Records excerpted from a collection:
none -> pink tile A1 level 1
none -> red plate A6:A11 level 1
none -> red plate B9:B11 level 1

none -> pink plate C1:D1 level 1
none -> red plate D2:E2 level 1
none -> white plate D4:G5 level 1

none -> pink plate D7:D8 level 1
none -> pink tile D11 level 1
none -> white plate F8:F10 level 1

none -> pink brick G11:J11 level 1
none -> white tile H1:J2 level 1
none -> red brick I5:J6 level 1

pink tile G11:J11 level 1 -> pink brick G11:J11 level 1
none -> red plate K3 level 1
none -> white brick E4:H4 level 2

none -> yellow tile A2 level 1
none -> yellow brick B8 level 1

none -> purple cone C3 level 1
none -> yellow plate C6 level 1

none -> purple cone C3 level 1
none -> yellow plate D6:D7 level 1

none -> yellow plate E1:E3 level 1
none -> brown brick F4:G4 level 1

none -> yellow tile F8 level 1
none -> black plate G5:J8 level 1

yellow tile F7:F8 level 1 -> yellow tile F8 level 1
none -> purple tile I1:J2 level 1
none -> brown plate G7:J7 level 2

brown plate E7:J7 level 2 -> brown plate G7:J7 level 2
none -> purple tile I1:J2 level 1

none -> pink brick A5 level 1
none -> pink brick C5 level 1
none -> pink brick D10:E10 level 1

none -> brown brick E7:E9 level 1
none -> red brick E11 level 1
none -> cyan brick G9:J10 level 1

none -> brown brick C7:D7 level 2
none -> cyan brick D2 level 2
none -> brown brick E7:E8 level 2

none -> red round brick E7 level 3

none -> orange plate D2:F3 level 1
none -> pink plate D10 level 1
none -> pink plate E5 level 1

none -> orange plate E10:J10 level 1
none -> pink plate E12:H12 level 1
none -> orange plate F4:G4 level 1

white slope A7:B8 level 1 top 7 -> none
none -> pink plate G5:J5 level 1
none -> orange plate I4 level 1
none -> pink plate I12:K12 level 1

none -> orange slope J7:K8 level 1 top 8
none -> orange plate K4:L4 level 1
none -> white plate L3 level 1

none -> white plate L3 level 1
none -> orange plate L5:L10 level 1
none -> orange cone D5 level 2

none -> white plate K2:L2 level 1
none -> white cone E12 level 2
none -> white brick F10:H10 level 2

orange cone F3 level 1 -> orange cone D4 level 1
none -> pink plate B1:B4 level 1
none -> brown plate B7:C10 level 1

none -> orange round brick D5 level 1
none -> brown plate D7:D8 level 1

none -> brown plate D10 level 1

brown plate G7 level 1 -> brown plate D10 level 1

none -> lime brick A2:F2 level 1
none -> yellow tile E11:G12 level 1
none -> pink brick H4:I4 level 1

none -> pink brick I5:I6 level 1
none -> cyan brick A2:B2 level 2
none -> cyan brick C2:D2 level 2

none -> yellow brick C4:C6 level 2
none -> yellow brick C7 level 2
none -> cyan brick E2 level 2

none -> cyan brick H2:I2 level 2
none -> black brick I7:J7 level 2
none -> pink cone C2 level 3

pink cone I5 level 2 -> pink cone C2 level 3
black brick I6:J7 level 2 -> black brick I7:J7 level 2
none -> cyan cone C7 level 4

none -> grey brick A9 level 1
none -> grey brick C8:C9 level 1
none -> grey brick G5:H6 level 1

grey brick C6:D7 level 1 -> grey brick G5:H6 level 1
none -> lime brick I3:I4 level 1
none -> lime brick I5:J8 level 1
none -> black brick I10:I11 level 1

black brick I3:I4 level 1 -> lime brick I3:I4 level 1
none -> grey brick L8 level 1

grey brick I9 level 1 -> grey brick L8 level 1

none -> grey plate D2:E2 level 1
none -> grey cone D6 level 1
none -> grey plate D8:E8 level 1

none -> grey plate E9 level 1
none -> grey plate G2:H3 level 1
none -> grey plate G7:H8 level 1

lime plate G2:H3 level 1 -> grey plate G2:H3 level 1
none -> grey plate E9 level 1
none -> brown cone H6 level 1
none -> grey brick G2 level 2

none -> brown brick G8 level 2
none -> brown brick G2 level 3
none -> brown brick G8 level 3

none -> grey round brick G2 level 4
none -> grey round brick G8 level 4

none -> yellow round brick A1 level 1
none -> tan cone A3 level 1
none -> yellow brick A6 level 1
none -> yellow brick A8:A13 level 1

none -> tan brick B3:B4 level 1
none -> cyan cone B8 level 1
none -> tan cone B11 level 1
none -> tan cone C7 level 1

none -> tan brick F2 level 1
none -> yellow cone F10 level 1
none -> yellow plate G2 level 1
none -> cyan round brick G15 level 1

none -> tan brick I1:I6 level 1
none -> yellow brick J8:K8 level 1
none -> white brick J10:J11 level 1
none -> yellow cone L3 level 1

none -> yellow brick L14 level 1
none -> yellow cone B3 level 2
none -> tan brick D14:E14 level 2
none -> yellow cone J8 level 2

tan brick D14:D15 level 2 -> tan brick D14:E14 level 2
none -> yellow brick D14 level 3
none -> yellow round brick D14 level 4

§ EXERCISE GOAL:
Scan the records above for the string "slope", then report every line that contains it.

§ OUTPUT OF THE EXERCISE:
white slope A7:B8 level 1 top 7 -> none
none -> orange slope J7:K8 level 1 top 8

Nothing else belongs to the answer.